Every record below should be retyped exactly, and no picture should appear in the copy.

==*==

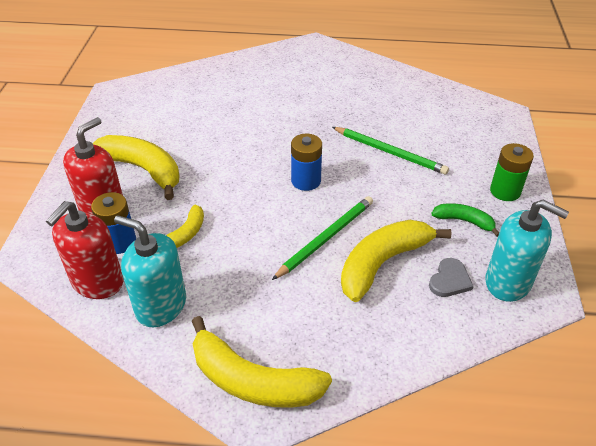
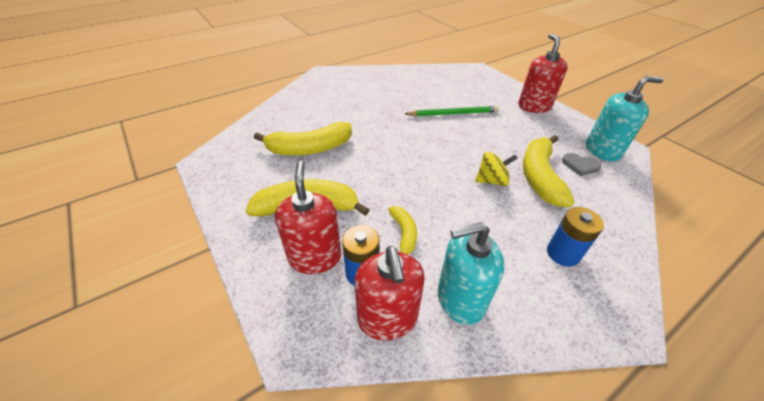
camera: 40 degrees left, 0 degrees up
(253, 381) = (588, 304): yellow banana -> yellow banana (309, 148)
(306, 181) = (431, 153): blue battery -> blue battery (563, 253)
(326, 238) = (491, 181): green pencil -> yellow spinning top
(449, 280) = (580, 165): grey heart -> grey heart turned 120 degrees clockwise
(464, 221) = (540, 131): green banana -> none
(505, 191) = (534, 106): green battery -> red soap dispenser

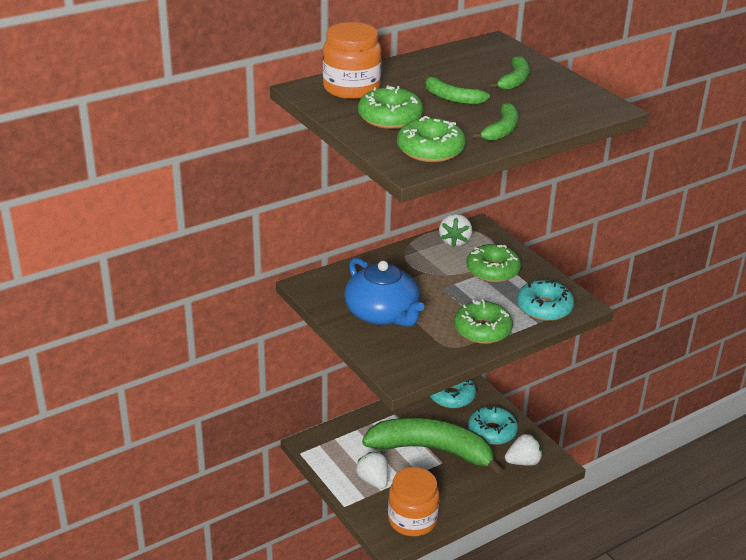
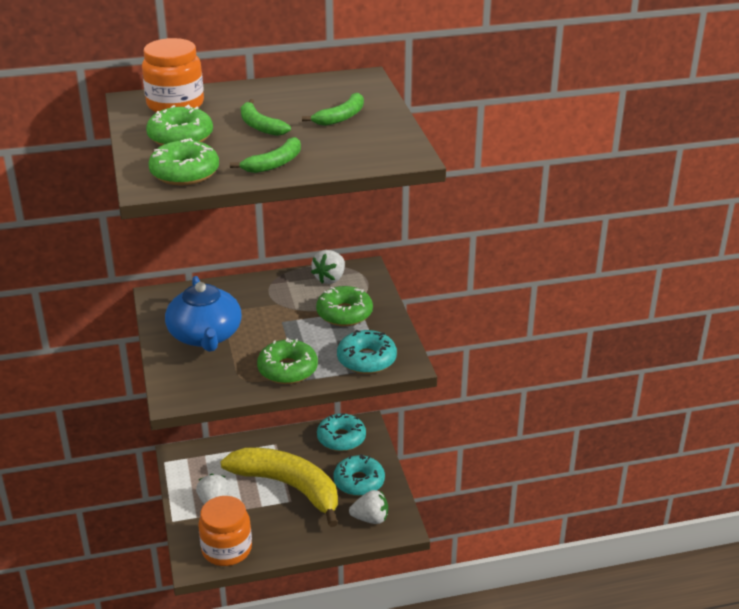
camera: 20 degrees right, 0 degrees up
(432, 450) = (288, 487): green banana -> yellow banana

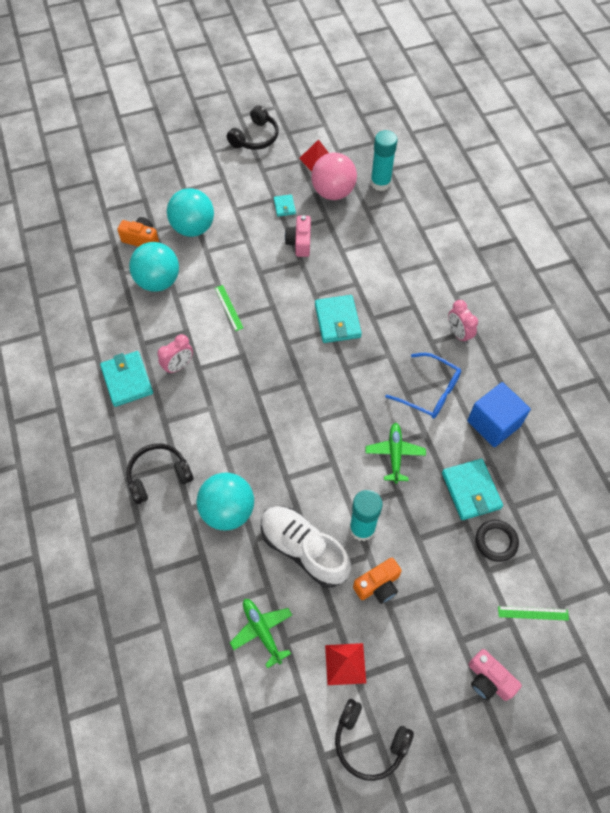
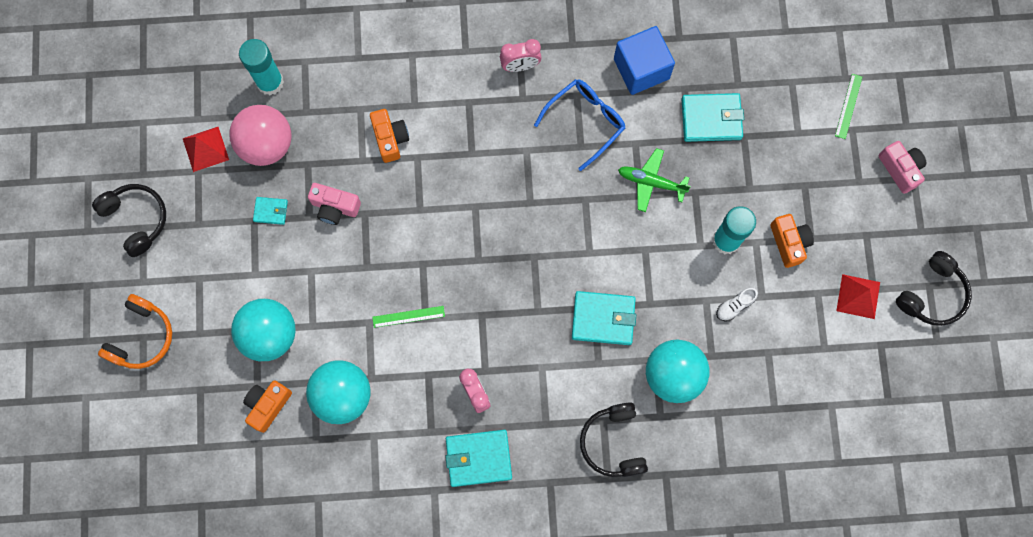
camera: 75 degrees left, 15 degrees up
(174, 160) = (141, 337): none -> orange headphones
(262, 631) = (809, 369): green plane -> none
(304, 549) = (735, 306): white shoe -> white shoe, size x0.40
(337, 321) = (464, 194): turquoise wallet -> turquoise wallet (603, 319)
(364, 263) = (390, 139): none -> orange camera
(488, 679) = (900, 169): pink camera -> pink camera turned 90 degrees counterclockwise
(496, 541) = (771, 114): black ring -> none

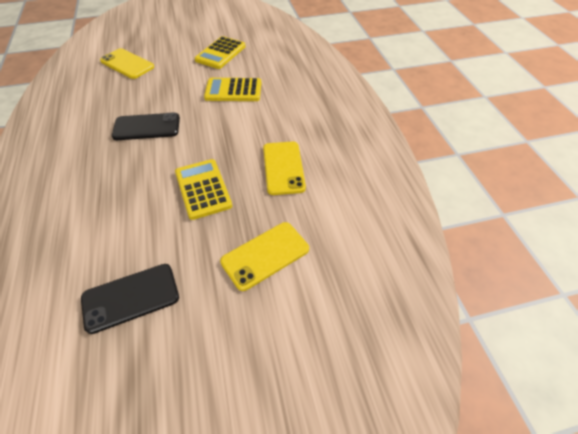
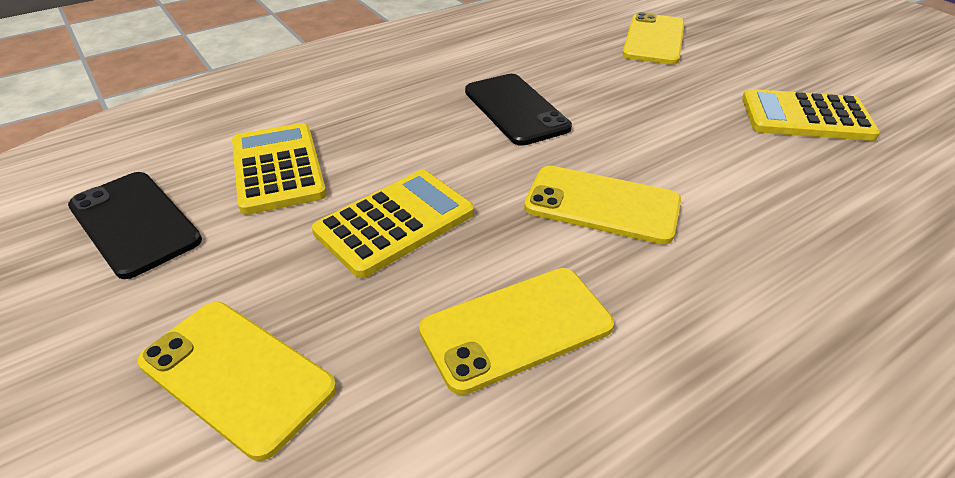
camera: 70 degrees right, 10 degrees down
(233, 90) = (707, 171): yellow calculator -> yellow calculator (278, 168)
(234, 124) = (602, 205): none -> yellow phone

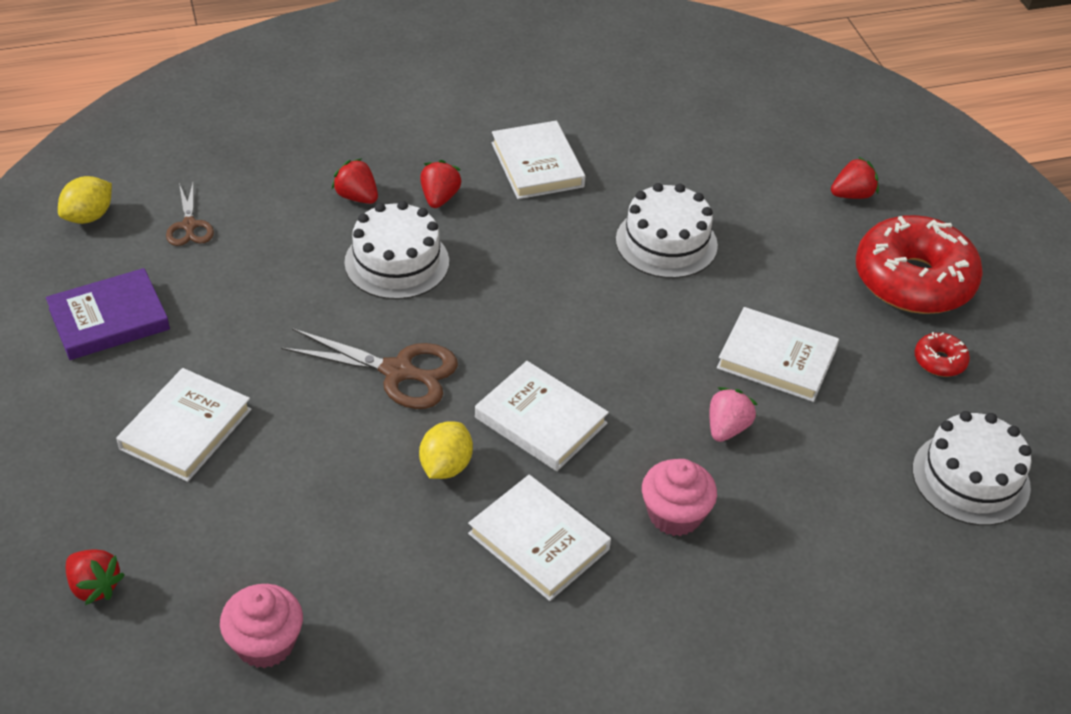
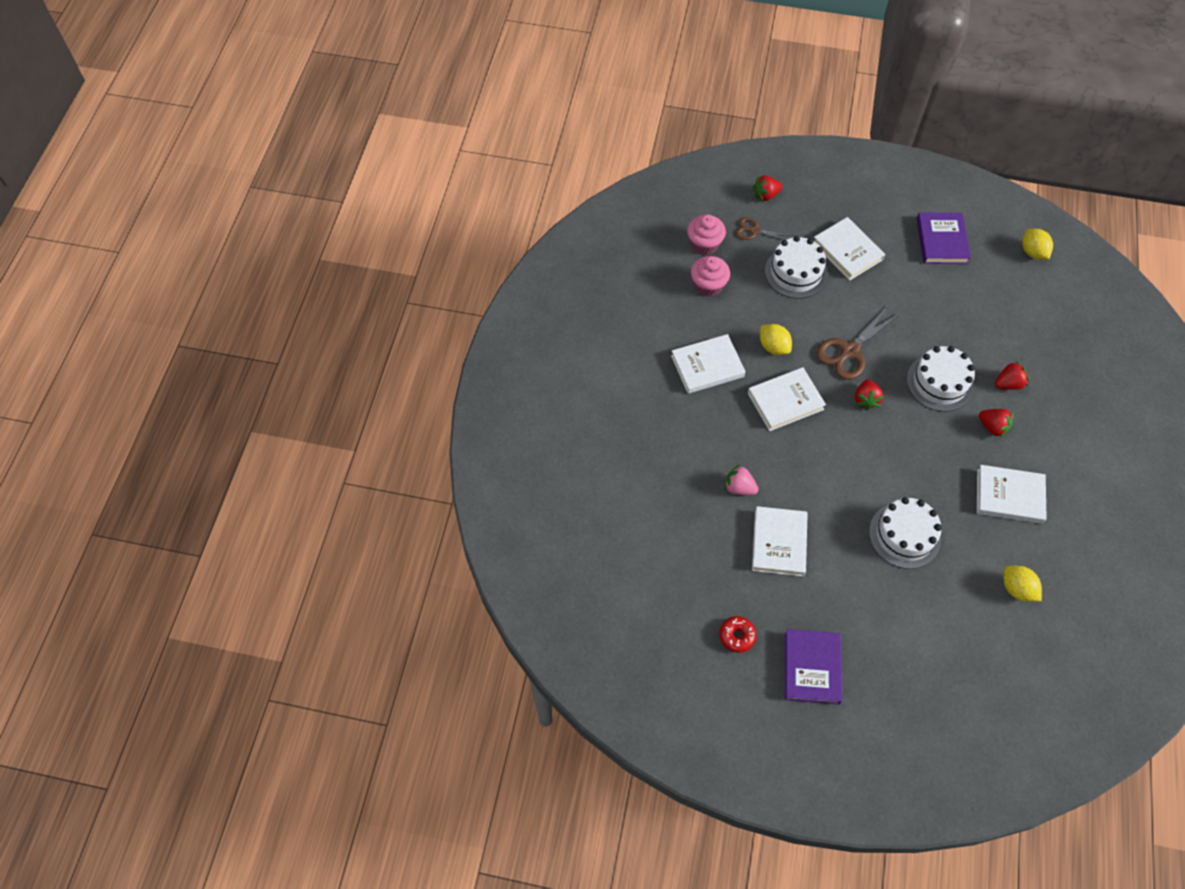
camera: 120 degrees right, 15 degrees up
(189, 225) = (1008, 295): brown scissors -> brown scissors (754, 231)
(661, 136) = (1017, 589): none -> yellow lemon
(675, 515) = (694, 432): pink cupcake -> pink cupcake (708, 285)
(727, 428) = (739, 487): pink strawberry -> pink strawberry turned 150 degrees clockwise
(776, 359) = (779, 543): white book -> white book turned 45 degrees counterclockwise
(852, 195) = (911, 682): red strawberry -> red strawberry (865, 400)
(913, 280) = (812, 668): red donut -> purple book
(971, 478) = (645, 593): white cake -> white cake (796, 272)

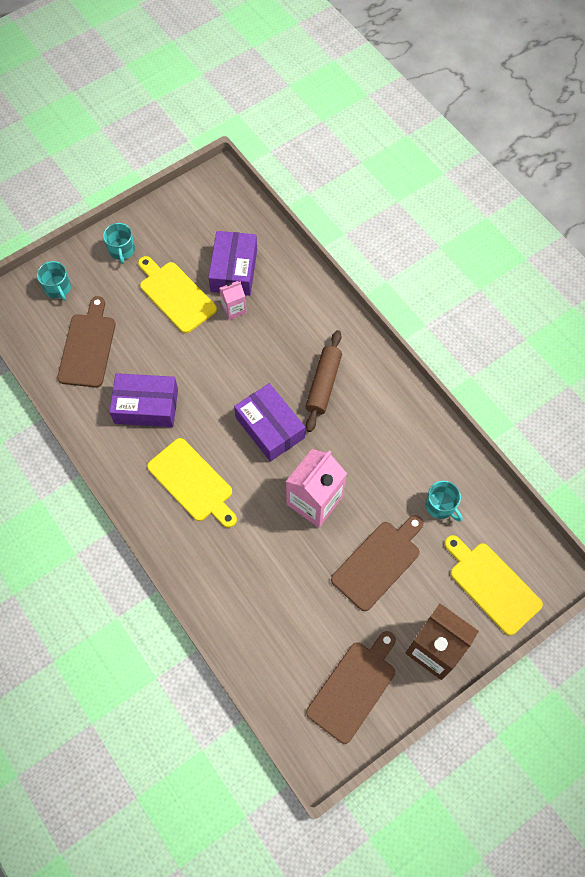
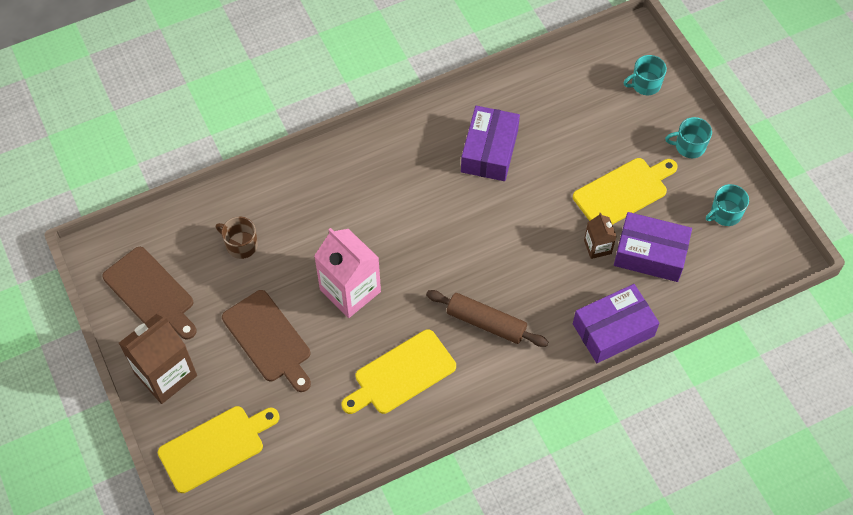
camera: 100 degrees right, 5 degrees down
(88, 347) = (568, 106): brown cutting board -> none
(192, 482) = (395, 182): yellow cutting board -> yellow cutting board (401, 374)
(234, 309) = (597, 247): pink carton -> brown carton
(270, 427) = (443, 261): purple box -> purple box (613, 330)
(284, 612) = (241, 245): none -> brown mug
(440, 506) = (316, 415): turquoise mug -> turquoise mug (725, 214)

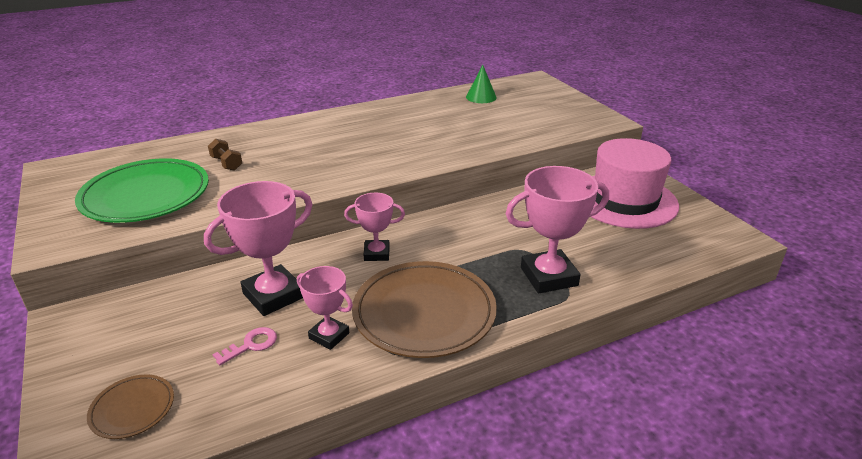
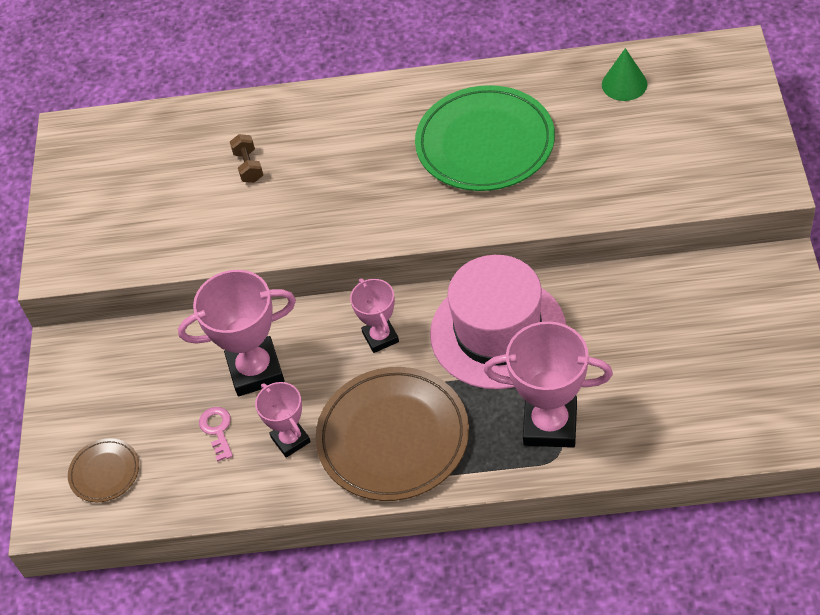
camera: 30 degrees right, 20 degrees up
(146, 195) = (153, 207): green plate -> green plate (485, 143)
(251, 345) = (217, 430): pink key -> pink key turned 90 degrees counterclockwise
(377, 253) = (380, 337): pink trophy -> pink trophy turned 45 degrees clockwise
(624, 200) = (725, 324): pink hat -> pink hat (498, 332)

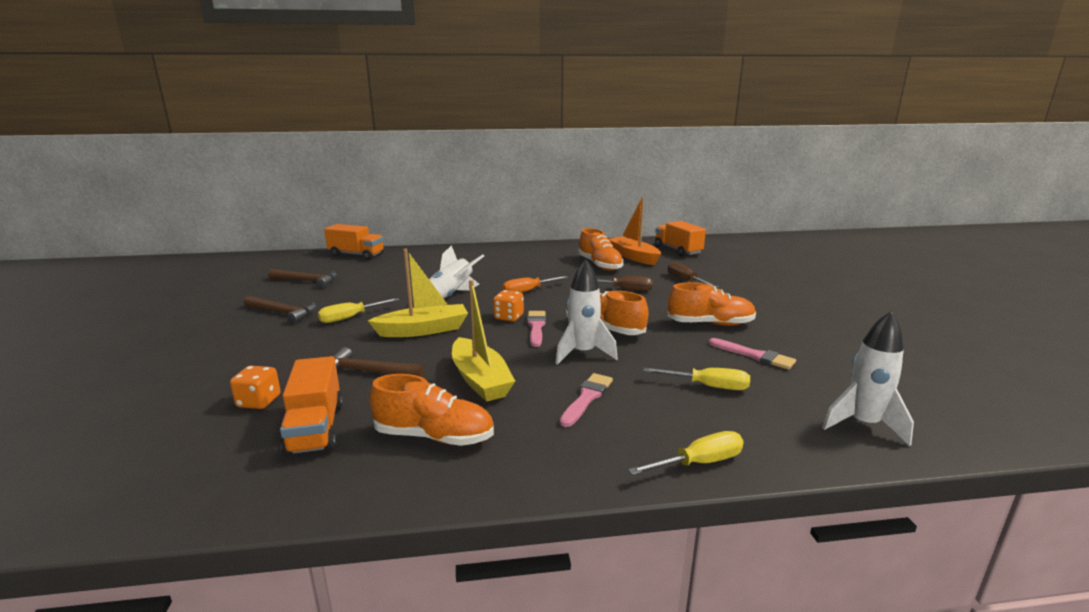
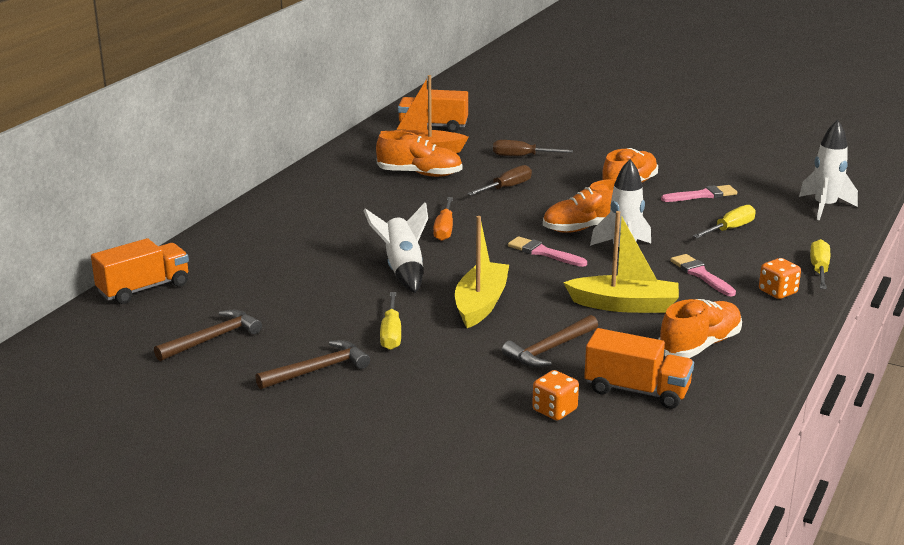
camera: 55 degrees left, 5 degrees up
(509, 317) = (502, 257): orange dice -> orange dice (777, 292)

==*==

**RESULT**
camera: 40 degrees left, 0 degrees up
(253, 381) = (588, 304): yellow banana -> yellow banana (309, 148)
(306, 181) = (431, 153): blue battery -> blue battery (563, 253)
(326, 238) = (491, 181): green pencil -> yellow spinning top
(449, 280) = (580, 165): grey heart -> grey heart turned 120 degrees clockwise
(464, 221) = (540, 131): green banana -> none
(505, 191) = (534, 106): green battery -> red soap dispenser

camera: 20 degrees right, 0 degrees up
(432, 450) = (288, 487): green banana -> yellow banana

camera: 75 degrees left, 15 degrees up
(174, 160) = (141, 337): none -> orange headphones
(262, 631) = (809, 369): green plane -> none
(304, 549) = (735, 306): white shoe -> white shoe, size x0.40
(337, 321) = (464, 194): turquoise wallet -> turquoise wallet (603, 319)
(364, 263) = (390, 139): none -> orange camera
(488, 679) = (900, 169): pink camera -> pink camera turned 90 degrees counterclockwise
(496, 541) = (771, 114): black ring -> none

camera: 70 degrees right, 10 degrees down
(233, 90) = (707, 171): yellow calculator -> yellow calculator (278, 168)
(234, 124) = (602, 205): none -> yellow phone

camera: 120 degrees right, 15 degrees up
(189, 225) = (1008, 295): brown scissors -> brown scissors (754, 231)
(661, 136) = (1017, 589): none -> yellow lemon
(675, 515) = (694, 432): pink cupcake -> pink cupcake (708, 285)
(727, 428) = (739, 487): pink strawberry -> pink strawberry turned 150 degrees clockwise
(776, 359) = (779, 543): white book -> white book turned 45 degrees counterclockwise
(852, 195) = (911, 682): red strawberry -> red strawberry (865, 400)
(913, 280) = (812, 668): red donut -> purple book
(971, 478) = (645, 593): white cake -> white cake (796, 272)

camera: 100 degrees right, 5 degrees down
(88, 347) = (568, 106): brown cutting board -> none
(192, 482) = (395, 182): yellow cutting board -> yellow cutting board (401, 374)
(234, 309) = (597, 247): pink carton -> brown carton
(270, 427) = (443, 261): purple box -> purple box (613, 330)
(284, 612) = (241, 245): none -> brown mug
(440, 506) = (316, 415): turquoise mug -> turquoise mug (725, 214)

camera: 30 degrees right, 20 degrees up
(146, 195) = (153, 207): green plate -> green plate (485, 143)
(251, 345) = (217, 430): pink key -> pink key turned 90 degrees counterclockwise
(377, 253) = (380, 337): pink trophy -> pink trophy turned 45 degrees clockwise
(624, 200) = (725, 324): pink hat -> pink hat (498, 332)

camera: 55 degrees left, 5 degrees up
(509, 317) = (502, 257): orange dice -> orange dice (777, 292)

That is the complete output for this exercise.